(Source data)

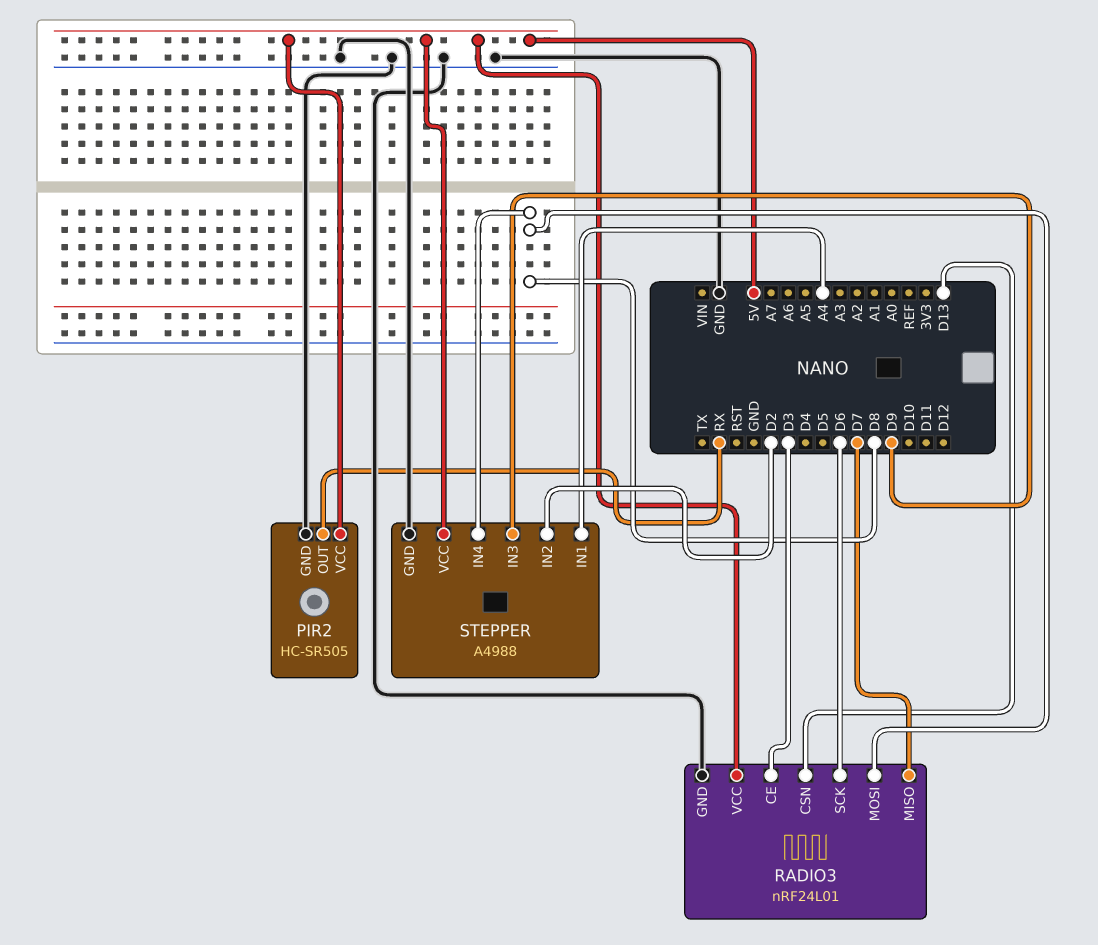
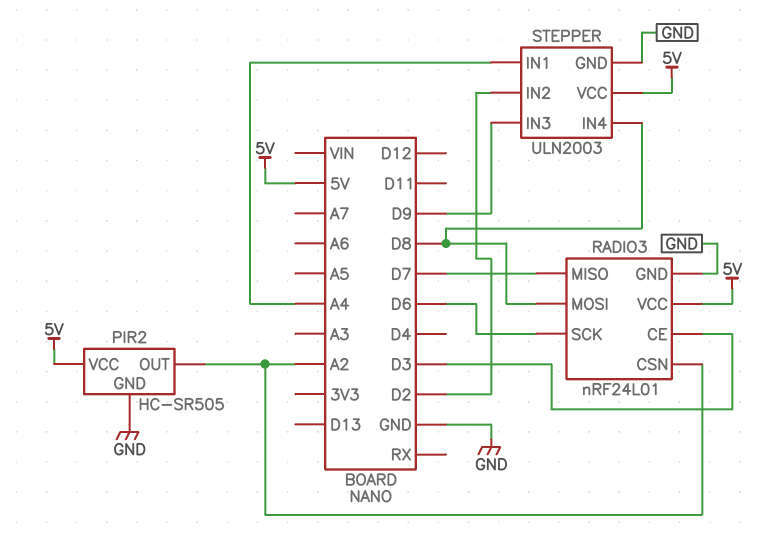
PIR2 pin OUT: RX -> A2
RADIO3 pin CSN: D13 -> A2
STEPPER: A4988 -> ULN2003

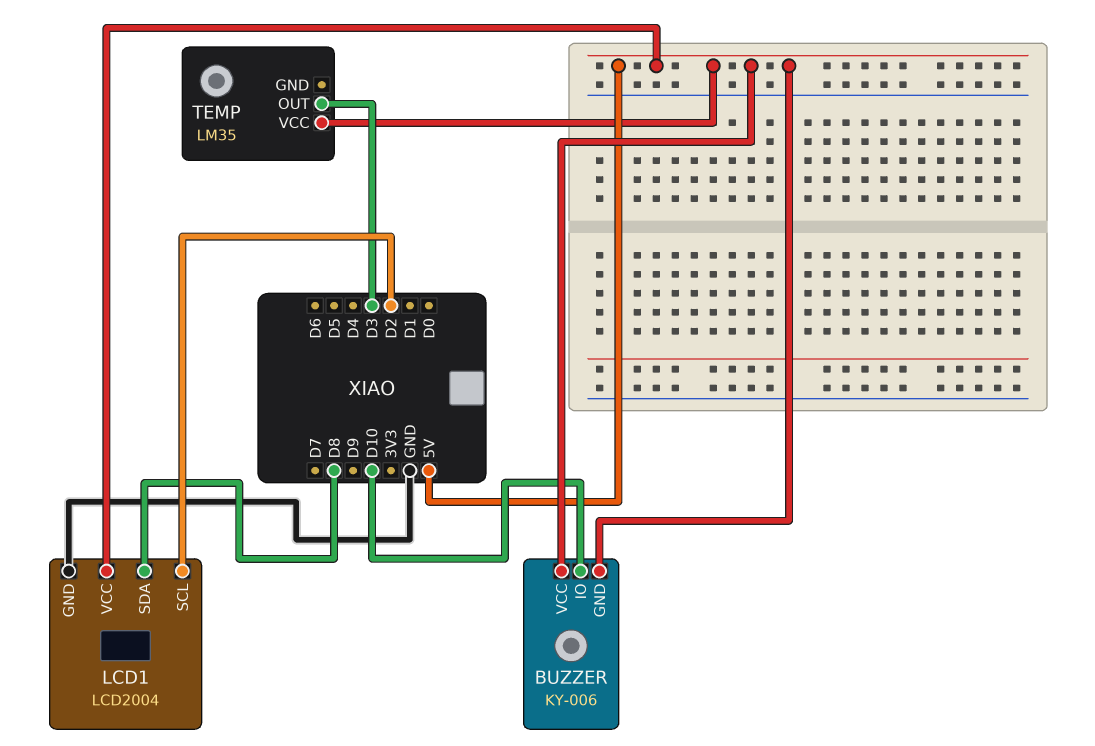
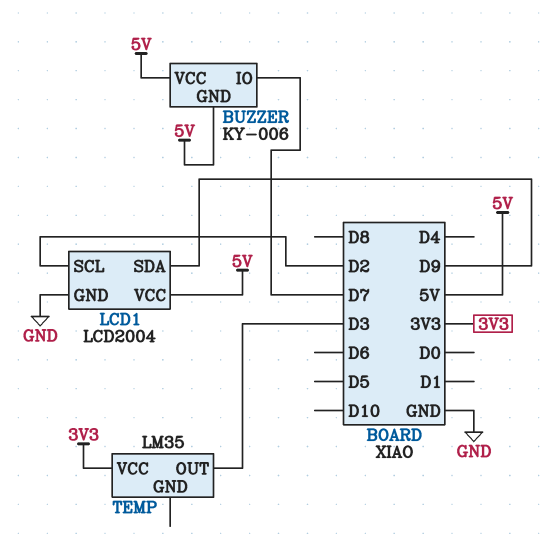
BUZZER pin IO: D10 -> D7
LCD1 pin SDA: D8 -> D9
TEMP pin VCC: 5V -> 3V3

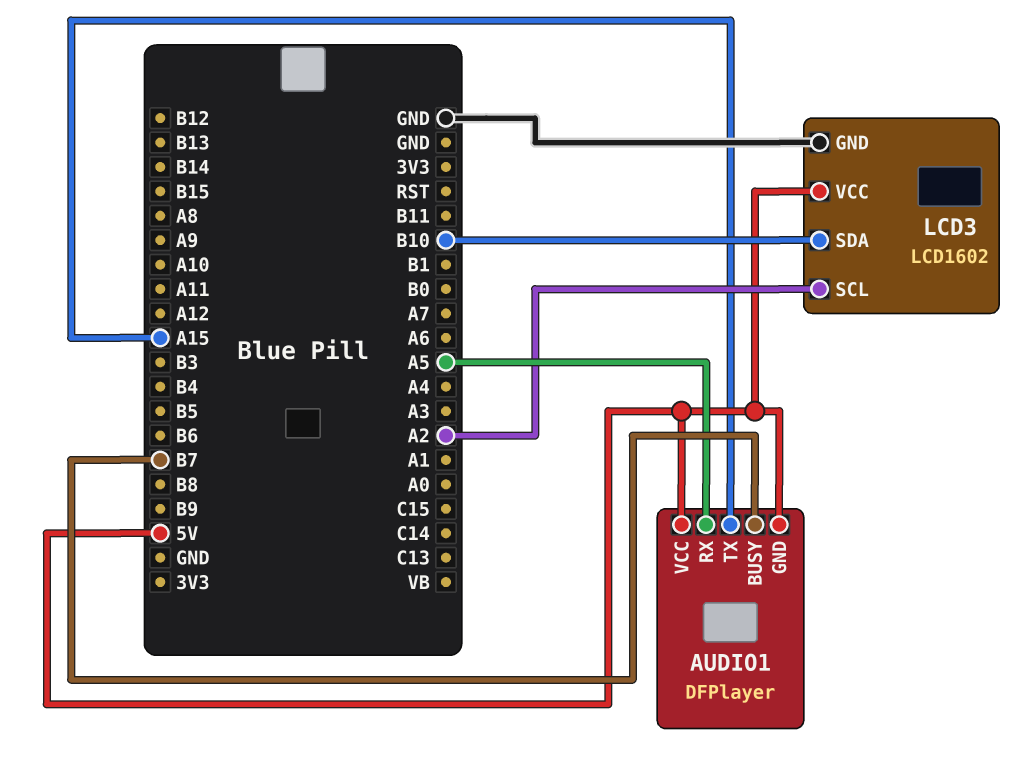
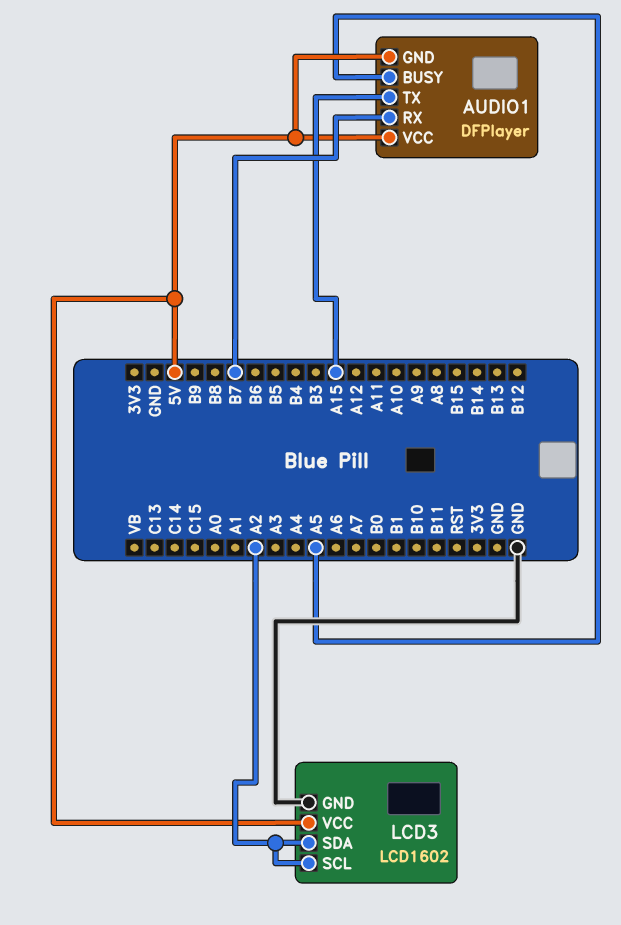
AUDIO1 pin BUSY: B7 -> A5
AUDIO1 pin RX: A5 -> B7
LCD3 pin SDA: B10 -> A2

(End Source data)

— Goal of the exercise —
Your answer must be an exact repeat of the records above, with no pictures in it.

— Output for this exercise —
PIR2 pin OUT: RX -> A2
RADIO3 pin CSN: D13 -> A2
STEPPER: A4988 -> ULN2003

BUZZER pin IO: D10 -> D7
LCD1 pin SDA: D8 -> D9
TEMP pin VCC: 5V -> 3V3

AUDIO1 pin BUSY: B7 -> A5
AUDIO1 pin RX: A5 -> B7
LCD3 pin SDA: B10 -> A2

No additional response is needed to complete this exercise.